* _REQUIRED WORK_: Transcribe word for word the lines below from the line with "TFT2 pin GND: VIN -> GND" through the line with "BUZZER pin IO: D11 -> A0", ends included.
>>>>
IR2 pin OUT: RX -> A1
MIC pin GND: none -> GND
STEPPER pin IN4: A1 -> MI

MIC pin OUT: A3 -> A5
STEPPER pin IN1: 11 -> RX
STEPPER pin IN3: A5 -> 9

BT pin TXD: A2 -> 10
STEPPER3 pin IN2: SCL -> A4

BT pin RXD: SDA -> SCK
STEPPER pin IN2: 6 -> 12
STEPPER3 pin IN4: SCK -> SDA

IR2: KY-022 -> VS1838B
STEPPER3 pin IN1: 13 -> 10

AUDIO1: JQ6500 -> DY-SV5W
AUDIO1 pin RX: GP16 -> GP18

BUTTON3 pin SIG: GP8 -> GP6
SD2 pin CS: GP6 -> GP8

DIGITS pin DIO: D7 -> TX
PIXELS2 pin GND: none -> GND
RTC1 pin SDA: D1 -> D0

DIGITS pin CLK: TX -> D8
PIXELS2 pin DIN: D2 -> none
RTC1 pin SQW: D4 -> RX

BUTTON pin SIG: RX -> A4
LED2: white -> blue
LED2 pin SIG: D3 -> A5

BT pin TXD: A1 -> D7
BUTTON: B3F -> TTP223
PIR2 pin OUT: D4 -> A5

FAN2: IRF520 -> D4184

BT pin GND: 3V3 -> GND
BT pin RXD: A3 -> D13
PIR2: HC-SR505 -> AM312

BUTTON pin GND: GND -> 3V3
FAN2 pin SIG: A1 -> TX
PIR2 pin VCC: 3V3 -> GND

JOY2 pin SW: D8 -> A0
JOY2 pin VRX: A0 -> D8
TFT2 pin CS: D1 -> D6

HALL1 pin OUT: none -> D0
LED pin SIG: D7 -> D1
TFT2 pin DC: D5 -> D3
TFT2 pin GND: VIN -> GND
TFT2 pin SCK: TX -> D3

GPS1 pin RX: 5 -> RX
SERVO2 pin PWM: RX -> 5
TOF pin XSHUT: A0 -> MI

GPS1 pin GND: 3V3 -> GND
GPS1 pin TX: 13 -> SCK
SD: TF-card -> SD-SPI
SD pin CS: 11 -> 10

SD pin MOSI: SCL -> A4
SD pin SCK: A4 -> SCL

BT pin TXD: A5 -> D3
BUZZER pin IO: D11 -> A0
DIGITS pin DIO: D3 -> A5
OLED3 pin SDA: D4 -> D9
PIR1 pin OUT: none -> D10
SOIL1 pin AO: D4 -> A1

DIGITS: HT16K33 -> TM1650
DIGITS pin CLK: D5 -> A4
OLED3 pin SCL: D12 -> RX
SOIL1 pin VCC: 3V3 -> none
<<<<
* _WRITTEN RESPONSE_:
TFT2 pin GND: VIN -> GND
TFT2 pin SCK: TX -> D3

GPS1 pin RX: 5 -> RX
SERVO2 pin PWM: RX -> 5
TOF pin XSHUT: A0 -> MI

GPS1 pin GND: 3V3 -> GND
GPS1 pin TX: 13 -> SCK
SD: TF-card -> SD-SPI
SD pin CS: 11 -> 10

SD pin MOSI: SCL -> A4
SD pin SCK: A4 -> SCL

BT pin TXD: A5 -> D3
BUZZER pin IO: D11 -> A0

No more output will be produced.